■ Work to be completed ■
Find "C1: 220nF (3V3, AGND) -> 4.7uF (3V3, AGND)" in the data, then restate the line it sits in and every later line word for word, ending with the last line.

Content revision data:

□ □ □ □ □ □ □

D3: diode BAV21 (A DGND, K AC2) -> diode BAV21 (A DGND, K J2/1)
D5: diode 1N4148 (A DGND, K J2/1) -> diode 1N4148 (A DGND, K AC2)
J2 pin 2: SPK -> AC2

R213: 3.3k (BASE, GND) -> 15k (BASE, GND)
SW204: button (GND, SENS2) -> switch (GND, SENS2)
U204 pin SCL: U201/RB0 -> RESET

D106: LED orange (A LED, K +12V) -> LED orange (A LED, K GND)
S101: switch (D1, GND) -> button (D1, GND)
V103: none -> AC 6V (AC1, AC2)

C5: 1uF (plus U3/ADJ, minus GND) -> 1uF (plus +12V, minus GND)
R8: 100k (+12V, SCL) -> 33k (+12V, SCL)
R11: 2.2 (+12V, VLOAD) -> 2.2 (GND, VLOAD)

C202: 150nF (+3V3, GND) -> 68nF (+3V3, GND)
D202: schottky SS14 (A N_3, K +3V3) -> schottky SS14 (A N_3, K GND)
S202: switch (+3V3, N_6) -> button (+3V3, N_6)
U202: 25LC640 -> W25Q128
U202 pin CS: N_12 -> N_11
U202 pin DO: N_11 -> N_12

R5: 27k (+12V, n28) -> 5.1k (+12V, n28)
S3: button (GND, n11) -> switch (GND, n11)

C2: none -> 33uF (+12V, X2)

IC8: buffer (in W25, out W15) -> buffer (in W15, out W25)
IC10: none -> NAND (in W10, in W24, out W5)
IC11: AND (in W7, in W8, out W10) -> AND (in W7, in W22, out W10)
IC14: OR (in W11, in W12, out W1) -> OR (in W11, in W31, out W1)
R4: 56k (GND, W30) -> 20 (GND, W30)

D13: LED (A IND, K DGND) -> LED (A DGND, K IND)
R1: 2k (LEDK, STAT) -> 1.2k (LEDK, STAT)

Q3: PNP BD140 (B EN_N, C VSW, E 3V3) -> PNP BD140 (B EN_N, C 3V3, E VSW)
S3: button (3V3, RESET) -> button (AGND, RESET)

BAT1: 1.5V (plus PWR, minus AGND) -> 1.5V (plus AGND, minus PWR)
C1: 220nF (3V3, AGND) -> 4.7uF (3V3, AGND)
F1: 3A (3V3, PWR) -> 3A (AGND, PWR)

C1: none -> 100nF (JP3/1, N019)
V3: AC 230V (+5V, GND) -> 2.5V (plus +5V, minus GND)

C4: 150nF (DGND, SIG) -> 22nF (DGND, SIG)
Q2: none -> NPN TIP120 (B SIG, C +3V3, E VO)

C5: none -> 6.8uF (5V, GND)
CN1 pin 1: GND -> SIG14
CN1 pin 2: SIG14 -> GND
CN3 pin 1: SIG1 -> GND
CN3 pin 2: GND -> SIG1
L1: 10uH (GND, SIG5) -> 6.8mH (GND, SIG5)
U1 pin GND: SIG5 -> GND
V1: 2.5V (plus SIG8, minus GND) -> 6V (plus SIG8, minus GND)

□ □ □ □ □ □ □

■ Expected answer ■
C1: 220nF (3V3, AGND) -> 4.7uF (3V3, AGND)
F1: 3A (3V3, PWR) -> 3A (AGND, PWR)

C1: none -> 100nF (JP3/1, N019)
V3: AC 230V (+5V, GND) -> 2.5V (plus +5V, minus GND)

C4: 150nF (DGND, SIG) -> 22nF (DGND, SIG)
Q2: none -> NPN TIP120 (B SIG, C +3V3, E VO)

C5: none -> 6.8uF (5V, GND)
CN1 pin 1: GND -> SIG14
CN1 pin 2: SIG14 -> GND
CN3 pin 1: SIG1 -> GND
CN3 pin 2: GND -> SIG1
L1: 10uH (GND, SIG5) -> 6.8mH (GND, SIG5)
U1 pin GND: SIG5 -> GND
V1: 2.5V (plus SIG8, minus GND) -> 6V (plus SIG8, minus GND)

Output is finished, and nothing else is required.